___ Source material

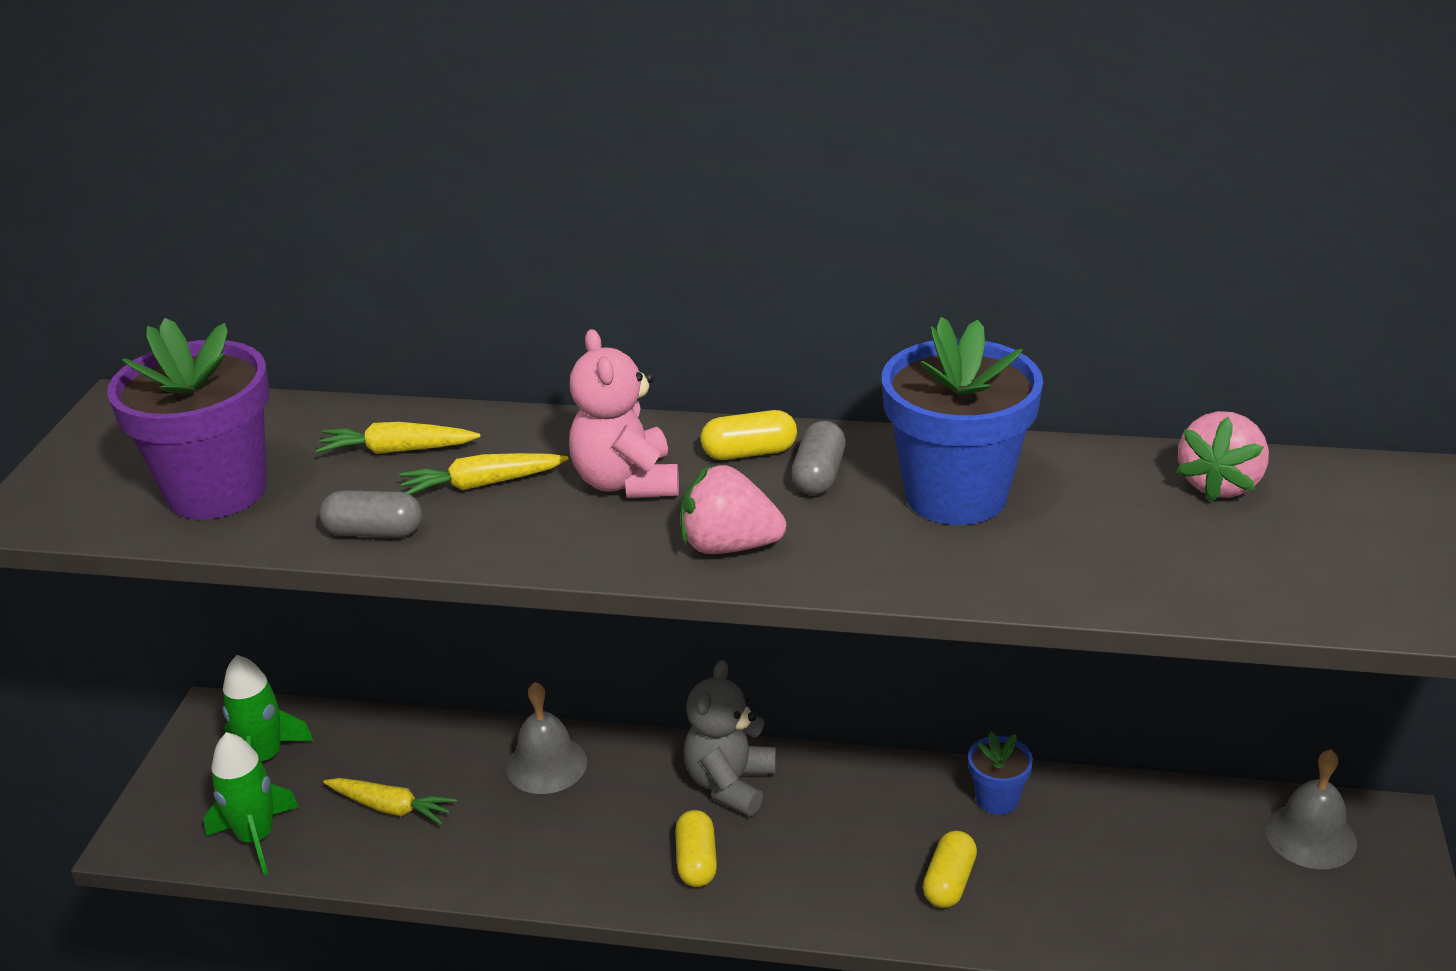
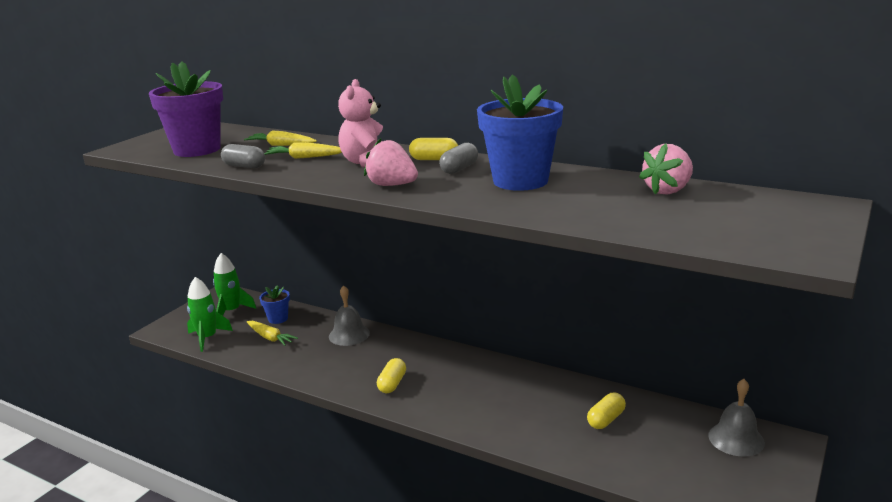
camera: 20 degrees right, 10 degrees down
(730, 784) = (429, 357): grey teddy bear -> none
(949, 882) = (513, 417): yellow capsule -> yellow capsule (606, 419)
(997, 799) = (562, 388): blue flower pot -> blue flower pot (278, 319)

______

Instructions to follow
What is needed is an exact copy of the lines from the one holding "(949, 882) = (513, 417): yellow" through the final line of the material.

Exercise answer
(949, 882) = (513, 417): yellow capsule -> yellow capsule (606, 419)
(997, 799) = (562, 388): blue flower pot -> blue flower pot (278, 319)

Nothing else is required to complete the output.